▶ [Task goal]:
The expected output is exactly the lines below, starting at the line with "(762, 323) = (709, 439): green" and ending at the line with "(466, 307) = (328, 203): none", both included; no other line belongs in it.

▶ [Available data]:
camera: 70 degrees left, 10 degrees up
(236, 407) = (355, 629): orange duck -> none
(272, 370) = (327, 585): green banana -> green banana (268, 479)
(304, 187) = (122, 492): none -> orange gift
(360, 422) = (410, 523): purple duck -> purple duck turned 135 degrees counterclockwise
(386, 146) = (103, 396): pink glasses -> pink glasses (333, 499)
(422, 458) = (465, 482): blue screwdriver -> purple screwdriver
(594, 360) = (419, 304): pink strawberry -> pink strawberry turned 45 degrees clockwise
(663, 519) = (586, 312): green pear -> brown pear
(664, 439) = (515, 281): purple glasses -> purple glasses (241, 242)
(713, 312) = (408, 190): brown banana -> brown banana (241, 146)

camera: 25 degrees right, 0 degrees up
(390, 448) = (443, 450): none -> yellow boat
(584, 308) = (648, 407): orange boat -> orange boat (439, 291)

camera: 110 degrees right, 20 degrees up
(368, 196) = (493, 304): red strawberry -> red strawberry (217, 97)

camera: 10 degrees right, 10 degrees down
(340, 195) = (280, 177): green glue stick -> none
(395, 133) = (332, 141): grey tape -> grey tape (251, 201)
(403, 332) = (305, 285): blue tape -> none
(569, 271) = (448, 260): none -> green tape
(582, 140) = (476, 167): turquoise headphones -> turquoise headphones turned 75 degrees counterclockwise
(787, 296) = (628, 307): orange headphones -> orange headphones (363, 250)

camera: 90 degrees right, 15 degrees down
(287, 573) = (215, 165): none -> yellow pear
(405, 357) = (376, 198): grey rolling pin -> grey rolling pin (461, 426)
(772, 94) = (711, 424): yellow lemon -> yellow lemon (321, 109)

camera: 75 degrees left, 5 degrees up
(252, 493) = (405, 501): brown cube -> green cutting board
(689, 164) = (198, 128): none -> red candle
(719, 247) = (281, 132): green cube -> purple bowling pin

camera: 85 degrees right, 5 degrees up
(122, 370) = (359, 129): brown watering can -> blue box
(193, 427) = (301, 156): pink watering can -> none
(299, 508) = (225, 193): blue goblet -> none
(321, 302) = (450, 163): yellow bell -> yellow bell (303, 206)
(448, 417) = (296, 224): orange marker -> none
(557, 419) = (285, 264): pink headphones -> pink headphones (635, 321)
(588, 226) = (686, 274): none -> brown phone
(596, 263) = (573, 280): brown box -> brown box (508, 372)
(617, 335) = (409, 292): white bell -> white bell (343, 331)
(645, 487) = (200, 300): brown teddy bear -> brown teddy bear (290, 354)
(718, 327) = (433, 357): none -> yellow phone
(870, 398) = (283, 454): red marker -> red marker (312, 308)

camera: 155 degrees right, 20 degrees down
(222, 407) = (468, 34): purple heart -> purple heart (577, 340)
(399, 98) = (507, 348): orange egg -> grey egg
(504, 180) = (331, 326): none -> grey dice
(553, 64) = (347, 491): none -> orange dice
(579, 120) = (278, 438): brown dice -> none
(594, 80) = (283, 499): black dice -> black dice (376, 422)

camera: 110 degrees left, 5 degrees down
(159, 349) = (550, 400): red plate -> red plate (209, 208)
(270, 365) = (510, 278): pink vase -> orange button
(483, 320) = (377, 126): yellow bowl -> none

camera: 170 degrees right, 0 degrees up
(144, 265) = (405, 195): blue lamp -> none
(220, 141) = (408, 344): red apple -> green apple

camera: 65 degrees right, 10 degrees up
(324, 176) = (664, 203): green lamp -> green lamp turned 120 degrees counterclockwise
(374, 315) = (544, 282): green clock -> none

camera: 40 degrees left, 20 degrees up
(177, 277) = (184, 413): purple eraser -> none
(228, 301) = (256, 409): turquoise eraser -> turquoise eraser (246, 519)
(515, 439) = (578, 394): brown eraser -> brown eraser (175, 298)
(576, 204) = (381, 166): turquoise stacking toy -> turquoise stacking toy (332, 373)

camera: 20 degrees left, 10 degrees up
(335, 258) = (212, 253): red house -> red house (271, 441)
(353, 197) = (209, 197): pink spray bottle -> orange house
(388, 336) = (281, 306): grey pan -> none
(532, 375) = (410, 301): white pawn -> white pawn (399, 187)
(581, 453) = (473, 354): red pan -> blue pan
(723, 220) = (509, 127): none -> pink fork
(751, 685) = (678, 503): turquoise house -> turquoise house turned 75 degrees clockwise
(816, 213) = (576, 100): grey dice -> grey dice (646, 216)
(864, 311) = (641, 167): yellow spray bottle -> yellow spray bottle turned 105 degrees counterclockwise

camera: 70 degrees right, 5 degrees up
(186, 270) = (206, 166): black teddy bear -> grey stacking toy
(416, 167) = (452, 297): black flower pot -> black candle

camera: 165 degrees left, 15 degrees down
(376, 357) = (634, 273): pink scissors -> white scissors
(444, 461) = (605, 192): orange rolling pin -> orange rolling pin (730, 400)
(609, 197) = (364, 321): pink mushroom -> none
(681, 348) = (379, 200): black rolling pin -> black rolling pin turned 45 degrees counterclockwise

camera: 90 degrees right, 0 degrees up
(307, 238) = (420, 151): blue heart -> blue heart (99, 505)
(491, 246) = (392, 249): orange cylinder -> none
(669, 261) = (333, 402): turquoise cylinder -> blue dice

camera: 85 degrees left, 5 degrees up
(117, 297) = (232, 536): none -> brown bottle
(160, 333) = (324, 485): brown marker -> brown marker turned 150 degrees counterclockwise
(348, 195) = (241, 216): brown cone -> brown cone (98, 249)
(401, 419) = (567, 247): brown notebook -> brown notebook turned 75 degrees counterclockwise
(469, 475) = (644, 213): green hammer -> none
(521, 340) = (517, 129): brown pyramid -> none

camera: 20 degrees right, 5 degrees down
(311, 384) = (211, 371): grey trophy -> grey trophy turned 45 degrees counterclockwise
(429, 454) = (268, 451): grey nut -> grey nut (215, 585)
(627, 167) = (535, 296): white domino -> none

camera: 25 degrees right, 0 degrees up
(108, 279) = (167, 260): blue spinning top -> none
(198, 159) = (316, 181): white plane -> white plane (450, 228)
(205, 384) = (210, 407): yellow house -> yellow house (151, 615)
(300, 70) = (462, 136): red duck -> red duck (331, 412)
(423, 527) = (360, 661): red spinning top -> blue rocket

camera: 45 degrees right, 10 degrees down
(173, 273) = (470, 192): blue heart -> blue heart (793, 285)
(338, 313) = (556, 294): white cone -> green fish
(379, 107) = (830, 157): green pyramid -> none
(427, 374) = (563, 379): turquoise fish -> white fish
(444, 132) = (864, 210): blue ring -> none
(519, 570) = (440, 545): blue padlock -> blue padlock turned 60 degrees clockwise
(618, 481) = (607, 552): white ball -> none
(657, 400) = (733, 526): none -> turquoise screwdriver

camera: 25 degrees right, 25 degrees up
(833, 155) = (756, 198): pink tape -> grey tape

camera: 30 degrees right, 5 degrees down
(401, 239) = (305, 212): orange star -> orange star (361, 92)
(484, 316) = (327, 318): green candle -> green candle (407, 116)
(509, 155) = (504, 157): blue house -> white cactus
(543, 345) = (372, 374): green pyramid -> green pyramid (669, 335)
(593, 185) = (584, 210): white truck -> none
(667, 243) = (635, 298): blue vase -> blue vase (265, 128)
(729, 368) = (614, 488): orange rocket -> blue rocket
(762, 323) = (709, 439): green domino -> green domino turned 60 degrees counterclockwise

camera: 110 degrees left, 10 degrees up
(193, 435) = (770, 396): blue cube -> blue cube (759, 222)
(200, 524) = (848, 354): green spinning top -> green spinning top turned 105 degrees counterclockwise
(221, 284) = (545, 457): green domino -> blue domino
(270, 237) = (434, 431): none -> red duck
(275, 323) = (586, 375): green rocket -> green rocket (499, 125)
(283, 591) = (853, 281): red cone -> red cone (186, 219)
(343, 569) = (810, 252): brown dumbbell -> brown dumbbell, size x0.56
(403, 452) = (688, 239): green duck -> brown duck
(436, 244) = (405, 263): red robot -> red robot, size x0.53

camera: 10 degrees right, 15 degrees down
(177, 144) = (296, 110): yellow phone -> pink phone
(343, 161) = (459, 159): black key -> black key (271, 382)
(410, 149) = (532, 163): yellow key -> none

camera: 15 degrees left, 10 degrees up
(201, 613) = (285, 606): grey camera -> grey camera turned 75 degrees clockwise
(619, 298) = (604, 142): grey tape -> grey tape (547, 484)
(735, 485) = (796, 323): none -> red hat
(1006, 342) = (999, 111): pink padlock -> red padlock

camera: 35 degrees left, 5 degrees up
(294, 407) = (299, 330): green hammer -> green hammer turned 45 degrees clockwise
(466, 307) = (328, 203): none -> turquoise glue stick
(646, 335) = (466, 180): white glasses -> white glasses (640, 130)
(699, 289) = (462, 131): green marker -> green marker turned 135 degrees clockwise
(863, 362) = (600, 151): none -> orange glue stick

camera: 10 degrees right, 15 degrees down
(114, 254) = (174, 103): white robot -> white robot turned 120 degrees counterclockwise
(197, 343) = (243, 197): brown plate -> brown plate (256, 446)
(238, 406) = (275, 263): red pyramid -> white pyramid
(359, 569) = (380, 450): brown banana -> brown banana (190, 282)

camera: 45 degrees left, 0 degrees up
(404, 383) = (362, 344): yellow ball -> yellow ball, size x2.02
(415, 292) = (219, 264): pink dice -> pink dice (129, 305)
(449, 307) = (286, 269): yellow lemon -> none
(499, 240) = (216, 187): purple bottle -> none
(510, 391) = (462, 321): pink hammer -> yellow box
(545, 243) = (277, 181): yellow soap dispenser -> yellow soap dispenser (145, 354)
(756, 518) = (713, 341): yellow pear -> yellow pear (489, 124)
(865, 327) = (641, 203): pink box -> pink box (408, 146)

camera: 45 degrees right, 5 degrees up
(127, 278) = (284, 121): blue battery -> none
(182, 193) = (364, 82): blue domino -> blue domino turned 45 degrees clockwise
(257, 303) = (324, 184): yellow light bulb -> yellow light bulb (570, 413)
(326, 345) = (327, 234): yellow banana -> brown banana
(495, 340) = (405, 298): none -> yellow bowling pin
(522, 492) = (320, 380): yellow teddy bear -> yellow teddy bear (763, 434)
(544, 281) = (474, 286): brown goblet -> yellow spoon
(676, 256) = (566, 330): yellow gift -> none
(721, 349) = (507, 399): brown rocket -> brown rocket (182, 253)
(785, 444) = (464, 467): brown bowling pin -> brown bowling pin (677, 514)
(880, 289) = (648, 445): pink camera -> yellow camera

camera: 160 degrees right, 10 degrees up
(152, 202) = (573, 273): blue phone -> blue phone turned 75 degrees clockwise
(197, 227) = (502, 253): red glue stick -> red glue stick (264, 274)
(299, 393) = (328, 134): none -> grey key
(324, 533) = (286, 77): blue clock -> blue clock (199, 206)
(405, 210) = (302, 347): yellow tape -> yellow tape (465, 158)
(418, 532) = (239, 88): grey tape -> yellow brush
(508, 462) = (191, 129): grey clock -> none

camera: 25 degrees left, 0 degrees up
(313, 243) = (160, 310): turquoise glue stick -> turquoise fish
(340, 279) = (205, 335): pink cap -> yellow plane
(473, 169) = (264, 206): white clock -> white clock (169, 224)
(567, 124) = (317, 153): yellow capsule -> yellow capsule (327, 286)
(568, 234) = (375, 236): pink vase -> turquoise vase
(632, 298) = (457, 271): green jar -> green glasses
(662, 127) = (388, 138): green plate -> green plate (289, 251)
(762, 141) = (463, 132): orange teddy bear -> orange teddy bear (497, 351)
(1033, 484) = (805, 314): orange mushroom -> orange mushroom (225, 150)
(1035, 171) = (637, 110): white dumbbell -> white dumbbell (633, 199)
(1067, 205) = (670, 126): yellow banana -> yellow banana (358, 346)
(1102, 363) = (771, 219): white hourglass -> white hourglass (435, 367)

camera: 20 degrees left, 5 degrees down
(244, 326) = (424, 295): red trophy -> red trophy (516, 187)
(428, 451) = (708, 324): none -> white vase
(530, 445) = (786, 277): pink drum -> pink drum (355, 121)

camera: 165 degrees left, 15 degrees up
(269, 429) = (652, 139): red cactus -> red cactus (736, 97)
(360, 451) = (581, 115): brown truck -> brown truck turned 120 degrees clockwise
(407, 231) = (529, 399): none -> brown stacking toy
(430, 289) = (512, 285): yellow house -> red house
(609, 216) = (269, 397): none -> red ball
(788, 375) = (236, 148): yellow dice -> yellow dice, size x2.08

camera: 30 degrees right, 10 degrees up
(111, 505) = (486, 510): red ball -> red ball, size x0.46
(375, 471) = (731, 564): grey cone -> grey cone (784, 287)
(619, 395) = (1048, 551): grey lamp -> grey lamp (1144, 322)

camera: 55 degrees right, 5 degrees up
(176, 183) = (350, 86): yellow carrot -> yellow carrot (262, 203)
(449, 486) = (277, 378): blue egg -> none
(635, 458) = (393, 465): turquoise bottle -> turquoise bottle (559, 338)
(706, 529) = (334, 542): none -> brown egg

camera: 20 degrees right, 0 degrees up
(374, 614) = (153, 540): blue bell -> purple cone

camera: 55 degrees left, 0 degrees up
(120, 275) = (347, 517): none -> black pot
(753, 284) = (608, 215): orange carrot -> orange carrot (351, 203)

▶ [Reply to the exercise]:
(762, 323) = (709, 439): green domino -> green domino turned 60 degrees counterclockwise

camera: 110 degrees left, 10 degrees up
(193, 435) = (770, 396): blue cube -> blue cube (759, 222)
(200, 524) = (848, 354): green spinning top -> green spinning top turned 105 degrees counterclockwise
(221, 284) = (545, 457): green domino -> blue domino
(270, 237) = (434, 431): none -> red duck
(275, 323) = (586, 375): green rocket -> green rocket (499, 125)
(283, 591) = (853, 281): red cone -> red cone (186, 219)
(343, 569) = (810, 252): brown dumbbell -> brown dumbbell, size x0.56
(403, 452) = (688, 239): green duck -> brown duck
(436, 244) = (405, 263): red robot -> red robot, size x0.53

camera: 10 degrees right, 15 degrees down
(177, 144) = (296, 110): yellow phone -> pink phone
(343, 161) = (459, 159): black key -> black key (271, 382)
(410, 149) = (532, 163): yellow key -> none

camera: 15 degrees left, 10 degrees up
(201, 613) = (285, 606): grey camera -> grey camera turned 75 degrees clockwise
(619, 298) = (604, 142): grey tape -> grey tape (547, 484)
(735, 485) = (796, 323): none -> red hat
(1006, 342) = (999, 111): pink padlock -> red padlock

camera: 35 degrees left, 5 degrees up
(294, 407) = (299, 330): green hammer -> green hammer turned 45 degrees clockwise
(466, 307) = (328, 203): none -> turquoise glue stick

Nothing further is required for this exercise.